DATA FOR THIS EXERCISE —
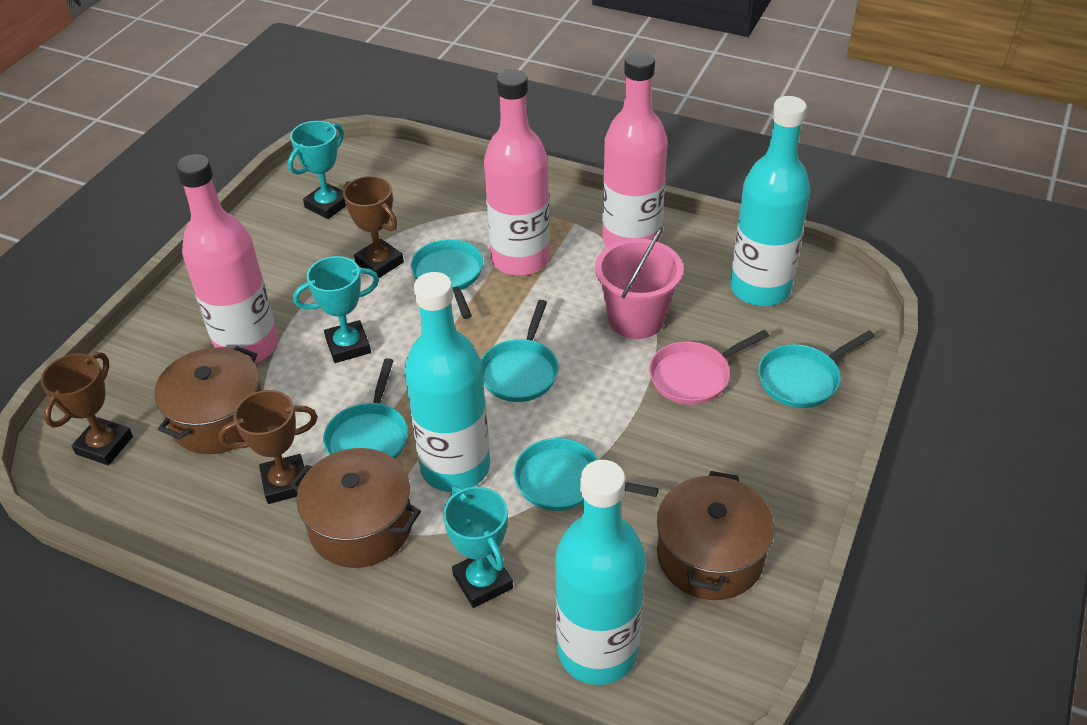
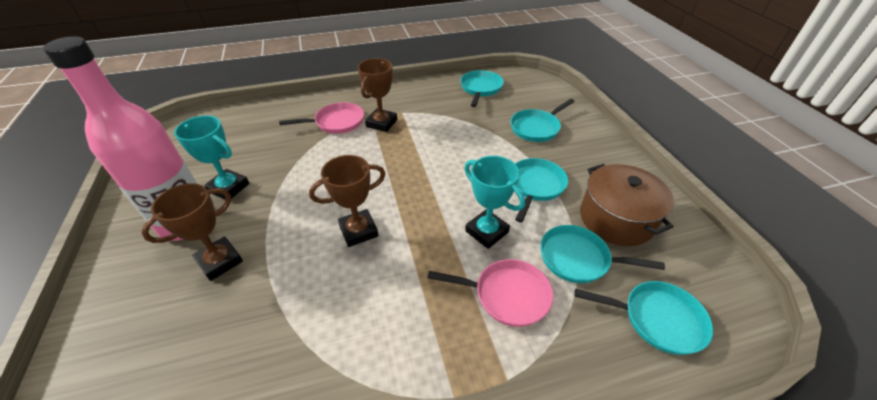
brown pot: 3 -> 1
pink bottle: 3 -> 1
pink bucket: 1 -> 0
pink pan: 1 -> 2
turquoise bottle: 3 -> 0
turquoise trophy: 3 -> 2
--
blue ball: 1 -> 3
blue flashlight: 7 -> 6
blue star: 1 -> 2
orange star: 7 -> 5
--
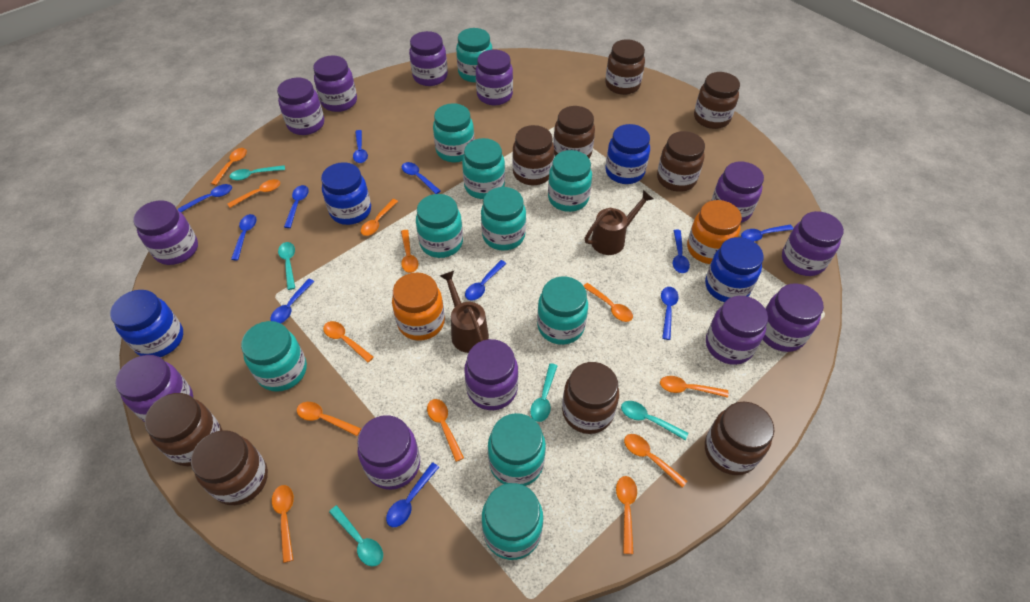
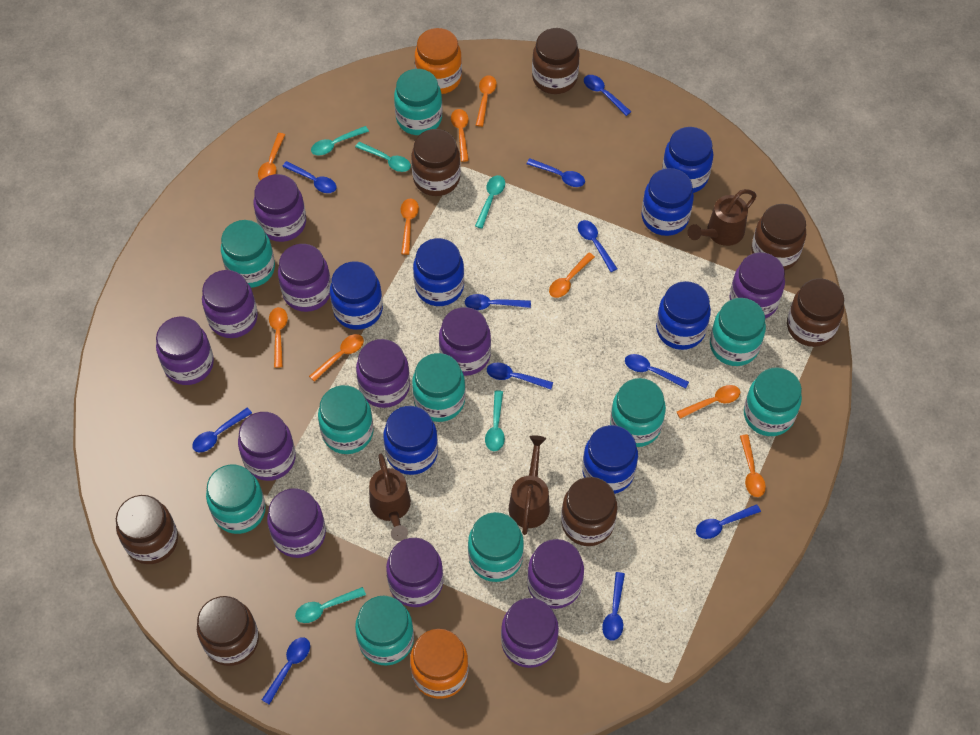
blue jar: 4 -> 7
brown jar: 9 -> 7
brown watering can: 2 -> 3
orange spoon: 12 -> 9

YOUR OBJECTIVE — Where a line of the records includes "turquoise", copy it.

RESPONSE BELOW —
turquoise bottle: 3 -> 0
turquoise trophy: 3 -> 2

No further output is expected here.